■ **Your objective**: In the listing that follows, the lines starting at the one containing "R2: 680 (GND, P2/2) -> 680 (P2/2, SIG3)" and ending at the one containing "U2 pin OA: SIG1 -> SIG2" are to be returned exactly, both boundary lines included, and no others.

■ **Available records**:
-- -- --

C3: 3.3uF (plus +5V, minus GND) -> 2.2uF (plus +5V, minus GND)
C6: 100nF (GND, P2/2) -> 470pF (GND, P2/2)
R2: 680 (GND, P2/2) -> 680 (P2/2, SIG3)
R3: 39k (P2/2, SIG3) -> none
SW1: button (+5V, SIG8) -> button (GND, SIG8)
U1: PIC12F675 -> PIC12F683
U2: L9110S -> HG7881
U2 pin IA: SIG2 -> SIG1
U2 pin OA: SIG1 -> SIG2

-- -- --

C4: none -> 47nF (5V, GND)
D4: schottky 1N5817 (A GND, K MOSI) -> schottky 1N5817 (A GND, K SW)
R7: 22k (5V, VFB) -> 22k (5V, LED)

-- -- --

■ **Written reply**:
R2: 680 (GND, P2/2) -> 680 (P2/2, SIG3)
R3: 39k (P2/2, SIG3) -> none
SW1: button (+5V, SIG8) -> button (GND, SIG8)
U1: PIC12F675 -> PIC12F683
U2: L9110S -> HG7881
U2 pin IA: SIG2 -> SIG1
U2 pin OA: SIG1 -> SIG2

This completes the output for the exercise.